(Material shown)

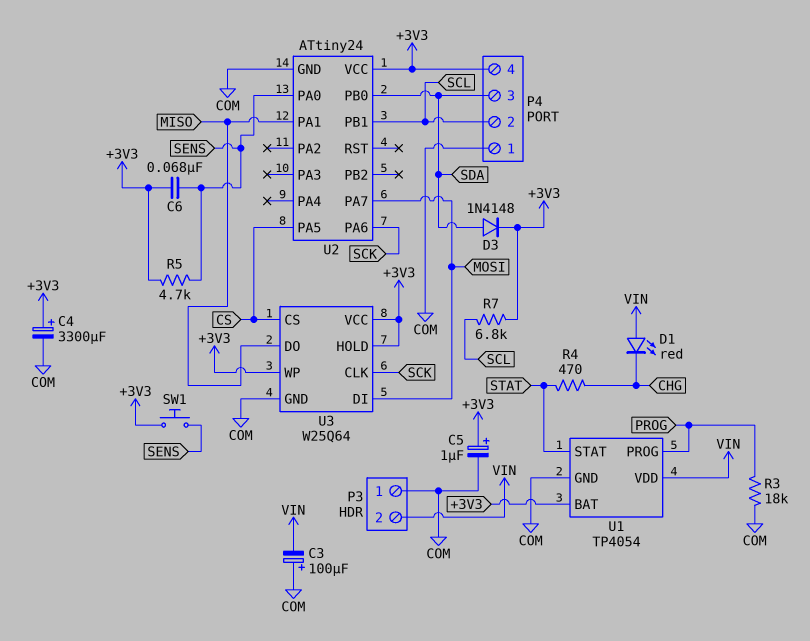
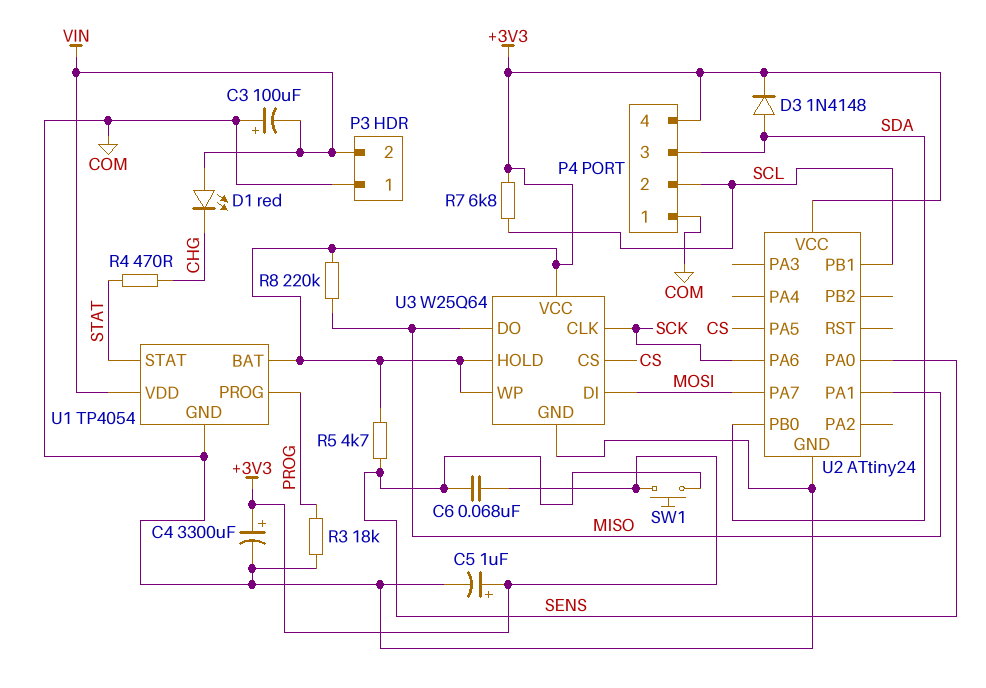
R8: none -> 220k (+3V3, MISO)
==
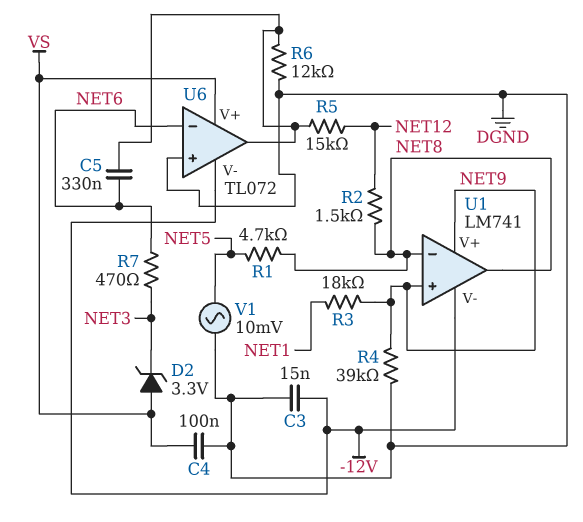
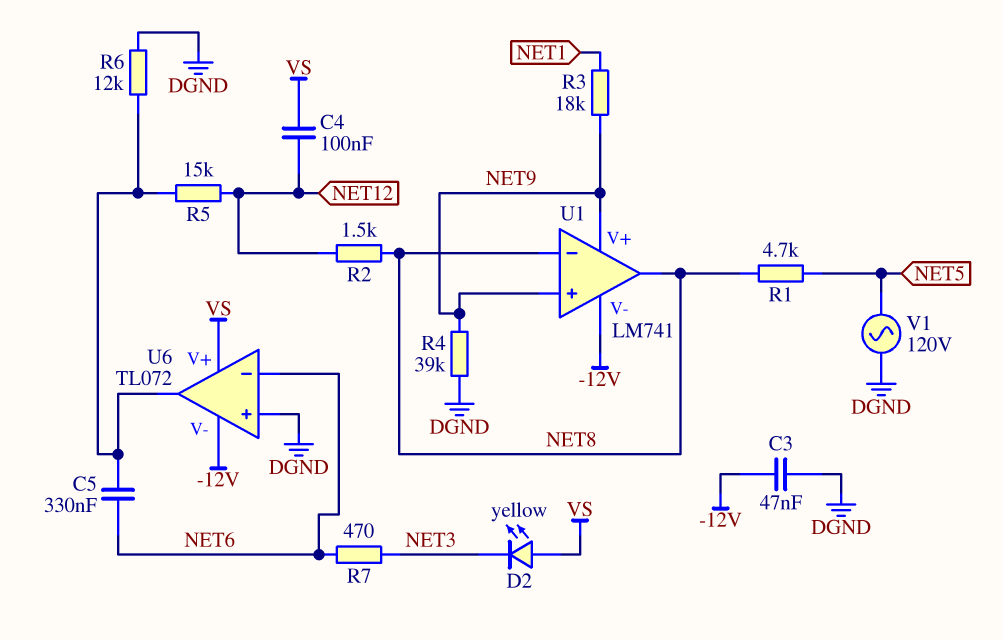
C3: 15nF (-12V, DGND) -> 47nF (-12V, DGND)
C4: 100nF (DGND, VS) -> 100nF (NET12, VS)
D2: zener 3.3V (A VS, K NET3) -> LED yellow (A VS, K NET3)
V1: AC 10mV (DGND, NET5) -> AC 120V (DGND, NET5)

(What to produce)
After locating the line with "C3: 15nF (-12V, DGND) -> 47nF (-12V, DGND)" in the material above, return it and each line after it exactly, ending at the line with "V1: AC 10mV".

(Answer area)
C3: 15nF (-12V, DGND) -> 47nF (-12V, DGND)
C4: 100nF (DGND, VS) -> 100nF (NET12, VS)
D2: zener 3.3V (A VS, K NET3) -> LED yellow (A VS, K NET3)
V1: AC 10mV (DGND, NET5) -> AC 120V (DGND, NET5)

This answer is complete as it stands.